Work to do → Rewrite the data starting at its first line and ending at the line that contains "Attic: 8:57 -> 6:15", with "Chapel" replaced by "Library" and nothing else changed.

Exercise input →
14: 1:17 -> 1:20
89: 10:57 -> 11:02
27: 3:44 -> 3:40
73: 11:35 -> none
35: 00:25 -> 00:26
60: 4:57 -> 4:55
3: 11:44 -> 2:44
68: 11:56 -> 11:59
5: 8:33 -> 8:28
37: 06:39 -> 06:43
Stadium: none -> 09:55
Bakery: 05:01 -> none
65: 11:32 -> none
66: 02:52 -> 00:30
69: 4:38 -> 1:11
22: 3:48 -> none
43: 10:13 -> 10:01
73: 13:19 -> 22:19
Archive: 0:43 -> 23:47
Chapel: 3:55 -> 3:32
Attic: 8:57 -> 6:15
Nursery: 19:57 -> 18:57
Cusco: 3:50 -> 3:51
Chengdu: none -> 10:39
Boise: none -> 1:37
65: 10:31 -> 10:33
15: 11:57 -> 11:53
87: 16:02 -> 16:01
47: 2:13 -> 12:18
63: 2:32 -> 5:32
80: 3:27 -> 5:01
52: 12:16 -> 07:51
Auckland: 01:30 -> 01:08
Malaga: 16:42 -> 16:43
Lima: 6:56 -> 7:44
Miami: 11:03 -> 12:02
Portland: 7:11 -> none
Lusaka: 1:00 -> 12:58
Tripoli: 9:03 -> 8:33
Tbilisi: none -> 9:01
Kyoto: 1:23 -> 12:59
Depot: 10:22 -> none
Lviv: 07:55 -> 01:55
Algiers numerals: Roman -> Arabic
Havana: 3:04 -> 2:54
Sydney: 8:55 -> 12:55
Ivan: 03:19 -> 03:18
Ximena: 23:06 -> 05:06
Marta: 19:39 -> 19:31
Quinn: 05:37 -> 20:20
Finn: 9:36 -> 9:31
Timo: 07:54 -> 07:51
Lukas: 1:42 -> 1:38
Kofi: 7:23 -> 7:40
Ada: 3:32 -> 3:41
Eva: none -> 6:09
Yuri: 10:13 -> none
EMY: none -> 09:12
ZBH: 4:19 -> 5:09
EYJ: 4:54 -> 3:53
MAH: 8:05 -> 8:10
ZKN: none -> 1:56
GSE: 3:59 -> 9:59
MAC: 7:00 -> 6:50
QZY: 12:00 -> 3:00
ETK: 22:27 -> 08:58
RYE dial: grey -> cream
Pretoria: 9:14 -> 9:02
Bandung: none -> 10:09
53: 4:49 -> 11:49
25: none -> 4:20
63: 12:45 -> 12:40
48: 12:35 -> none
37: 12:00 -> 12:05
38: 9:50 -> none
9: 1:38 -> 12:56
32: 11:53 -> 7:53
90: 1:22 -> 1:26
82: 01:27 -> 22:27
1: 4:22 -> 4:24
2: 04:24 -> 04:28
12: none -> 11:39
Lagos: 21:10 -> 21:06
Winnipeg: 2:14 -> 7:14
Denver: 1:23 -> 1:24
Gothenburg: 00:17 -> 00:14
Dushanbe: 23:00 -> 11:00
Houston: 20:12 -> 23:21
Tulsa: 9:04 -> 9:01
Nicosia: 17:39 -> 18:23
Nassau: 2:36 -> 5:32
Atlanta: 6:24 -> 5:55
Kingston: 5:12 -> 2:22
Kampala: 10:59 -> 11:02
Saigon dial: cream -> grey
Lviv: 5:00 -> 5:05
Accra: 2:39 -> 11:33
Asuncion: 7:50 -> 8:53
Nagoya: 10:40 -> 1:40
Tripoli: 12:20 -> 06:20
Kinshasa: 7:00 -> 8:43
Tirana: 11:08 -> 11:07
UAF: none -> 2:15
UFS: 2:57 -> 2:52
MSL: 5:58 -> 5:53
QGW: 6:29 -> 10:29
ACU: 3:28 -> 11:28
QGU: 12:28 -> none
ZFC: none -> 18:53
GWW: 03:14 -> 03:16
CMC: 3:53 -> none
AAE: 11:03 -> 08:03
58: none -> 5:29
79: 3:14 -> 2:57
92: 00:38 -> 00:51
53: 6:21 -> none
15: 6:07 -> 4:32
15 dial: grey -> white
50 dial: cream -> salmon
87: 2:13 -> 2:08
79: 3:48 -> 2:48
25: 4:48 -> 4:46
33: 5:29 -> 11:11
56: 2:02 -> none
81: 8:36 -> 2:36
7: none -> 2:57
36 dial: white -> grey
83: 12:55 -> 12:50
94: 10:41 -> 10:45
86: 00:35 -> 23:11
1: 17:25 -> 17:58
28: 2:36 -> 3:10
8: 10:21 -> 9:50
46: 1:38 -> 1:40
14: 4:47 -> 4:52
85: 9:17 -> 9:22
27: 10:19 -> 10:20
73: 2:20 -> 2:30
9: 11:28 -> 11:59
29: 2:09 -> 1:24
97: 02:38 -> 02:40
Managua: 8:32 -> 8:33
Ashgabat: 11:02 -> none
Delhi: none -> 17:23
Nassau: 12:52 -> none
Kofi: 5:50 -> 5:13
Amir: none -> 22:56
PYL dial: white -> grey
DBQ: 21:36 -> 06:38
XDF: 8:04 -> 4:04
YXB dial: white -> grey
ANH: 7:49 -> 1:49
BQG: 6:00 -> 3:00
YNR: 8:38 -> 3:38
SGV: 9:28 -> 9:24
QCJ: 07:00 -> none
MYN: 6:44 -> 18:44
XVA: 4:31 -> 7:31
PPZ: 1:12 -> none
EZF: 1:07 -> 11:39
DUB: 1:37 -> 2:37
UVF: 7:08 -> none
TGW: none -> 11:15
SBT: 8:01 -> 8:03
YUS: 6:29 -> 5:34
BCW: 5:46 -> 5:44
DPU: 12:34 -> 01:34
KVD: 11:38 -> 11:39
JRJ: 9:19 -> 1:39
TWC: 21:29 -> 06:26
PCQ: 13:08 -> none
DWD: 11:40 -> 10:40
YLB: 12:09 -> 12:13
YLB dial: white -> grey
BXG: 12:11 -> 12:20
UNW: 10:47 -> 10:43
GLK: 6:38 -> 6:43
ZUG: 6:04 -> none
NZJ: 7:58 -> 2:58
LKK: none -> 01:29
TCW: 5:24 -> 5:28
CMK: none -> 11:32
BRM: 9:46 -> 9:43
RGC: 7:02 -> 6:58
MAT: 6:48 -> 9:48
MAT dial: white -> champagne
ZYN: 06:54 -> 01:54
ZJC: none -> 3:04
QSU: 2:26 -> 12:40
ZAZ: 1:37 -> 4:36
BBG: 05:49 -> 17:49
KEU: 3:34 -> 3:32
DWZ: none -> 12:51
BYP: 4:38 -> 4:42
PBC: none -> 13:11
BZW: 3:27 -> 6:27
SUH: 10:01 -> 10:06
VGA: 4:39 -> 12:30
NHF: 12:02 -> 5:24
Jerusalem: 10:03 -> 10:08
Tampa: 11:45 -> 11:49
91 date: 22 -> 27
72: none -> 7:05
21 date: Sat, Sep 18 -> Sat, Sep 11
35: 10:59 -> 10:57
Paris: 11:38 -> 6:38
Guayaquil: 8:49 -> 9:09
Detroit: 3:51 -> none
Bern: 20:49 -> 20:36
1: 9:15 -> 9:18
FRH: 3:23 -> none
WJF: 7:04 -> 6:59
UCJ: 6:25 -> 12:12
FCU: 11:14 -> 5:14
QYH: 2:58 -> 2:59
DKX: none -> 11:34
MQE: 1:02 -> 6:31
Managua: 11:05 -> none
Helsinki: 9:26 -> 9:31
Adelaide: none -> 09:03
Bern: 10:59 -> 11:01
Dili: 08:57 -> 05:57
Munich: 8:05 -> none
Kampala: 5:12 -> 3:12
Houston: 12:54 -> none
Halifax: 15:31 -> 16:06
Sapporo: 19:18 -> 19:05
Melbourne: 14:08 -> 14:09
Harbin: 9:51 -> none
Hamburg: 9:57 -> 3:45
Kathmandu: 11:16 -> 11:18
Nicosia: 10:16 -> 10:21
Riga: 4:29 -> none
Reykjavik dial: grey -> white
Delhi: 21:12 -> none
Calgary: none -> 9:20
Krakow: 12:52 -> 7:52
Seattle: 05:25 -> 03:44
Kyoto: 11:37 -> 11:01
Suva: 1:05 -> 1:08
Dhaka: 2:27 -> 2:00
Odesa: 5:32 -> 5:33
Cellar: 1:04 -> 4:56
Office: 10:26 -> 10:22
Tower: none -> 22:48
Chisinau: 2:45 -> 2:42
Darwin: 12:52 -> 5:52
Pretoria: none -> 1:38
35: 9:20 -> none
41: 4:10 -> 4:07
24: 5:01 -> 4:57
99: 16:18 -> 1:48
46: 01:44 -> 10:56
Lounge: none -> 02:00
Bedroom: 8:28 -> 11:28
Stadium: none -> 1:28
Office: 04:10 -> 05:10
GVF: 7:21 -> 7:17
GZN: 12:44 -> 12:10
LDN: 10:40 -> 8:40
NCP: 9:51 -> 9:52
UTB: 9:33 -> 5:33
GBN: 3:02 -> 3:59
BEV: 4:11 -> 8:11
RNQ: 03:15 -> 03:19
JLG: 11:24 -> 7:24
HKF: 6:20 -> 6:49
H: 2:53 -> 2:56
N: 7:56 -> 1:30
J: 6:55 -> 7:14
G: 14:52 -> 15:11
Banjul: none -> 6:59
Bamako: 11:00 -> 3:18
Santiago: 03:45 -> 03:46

Complete output →
14: 1:17 -> 1:20
89: 10:57 -> 11:02
27: 3:44 -> 3:40
73: 11:35 -> none
35: 00:25 -> 00:26
60: 4:57 -> 4:55
3: 11:44 -> 2:44
68: 11:56 -> 11:59
5: 8:33 -> 8:28
37: 06:39 -> 06:43
Stadium: none -> 09:55
Bakery: 05:01 -> none
65: 11:32 -> none
66: 02:52 -> 00:30
69: 4:38 -> 1:11
22: 3:48 -> none
43: 10:13 -> 10:01
73: 13:19 -> 22:19
Archive: 0:43 -> 23:47
Library: 3:55 -> 3:32
Attic: 8:57 -> 6:15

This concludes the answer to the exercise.